[How to complete this task] The answer should be the lines from the one with "The second view gained the yellow" through the final line of the entries, restated word for word.

---- Provided records

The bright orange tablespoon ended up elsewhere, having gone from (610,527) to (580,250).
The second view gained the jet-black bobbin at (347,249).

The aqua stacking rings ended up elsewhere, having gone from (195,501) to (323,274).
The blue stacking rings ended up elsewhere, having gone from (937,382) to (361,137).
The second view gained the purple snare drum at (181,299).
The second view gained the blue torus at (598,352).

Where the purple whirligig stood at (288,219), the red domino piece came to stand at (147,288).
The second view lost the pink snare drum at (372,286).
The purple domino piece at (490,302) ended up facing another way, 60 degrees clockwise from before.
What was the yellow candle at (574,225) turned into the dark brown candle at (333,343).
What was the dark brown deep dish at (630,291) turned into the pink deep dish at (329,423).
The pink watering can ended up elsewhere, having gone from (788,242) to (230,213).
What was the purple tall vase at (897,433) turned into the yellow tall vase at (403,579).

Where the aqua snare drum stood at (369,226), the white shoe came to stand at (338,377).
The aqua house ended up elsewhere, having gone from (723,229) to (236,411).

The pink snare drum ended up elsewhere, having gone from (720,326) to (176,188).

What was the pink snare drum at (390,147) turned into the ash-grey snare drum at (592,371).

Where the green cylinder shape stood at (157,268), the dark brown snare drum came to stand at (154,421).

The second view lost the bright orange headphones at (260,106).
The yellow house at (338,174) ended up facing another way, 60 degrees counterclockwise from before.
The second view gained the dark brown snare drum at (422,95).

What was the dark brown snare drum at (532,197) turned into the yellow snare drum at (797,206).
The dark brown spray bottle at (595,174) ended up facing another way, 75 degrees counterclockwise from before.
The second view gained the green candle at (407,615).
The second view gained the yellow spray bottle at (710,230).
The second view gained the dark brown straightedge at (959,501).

--------

[Solution to this problem]
The second view gained the yellow spray bottle at (710,230).
The second view gained the dark brown straightedge at (959,501).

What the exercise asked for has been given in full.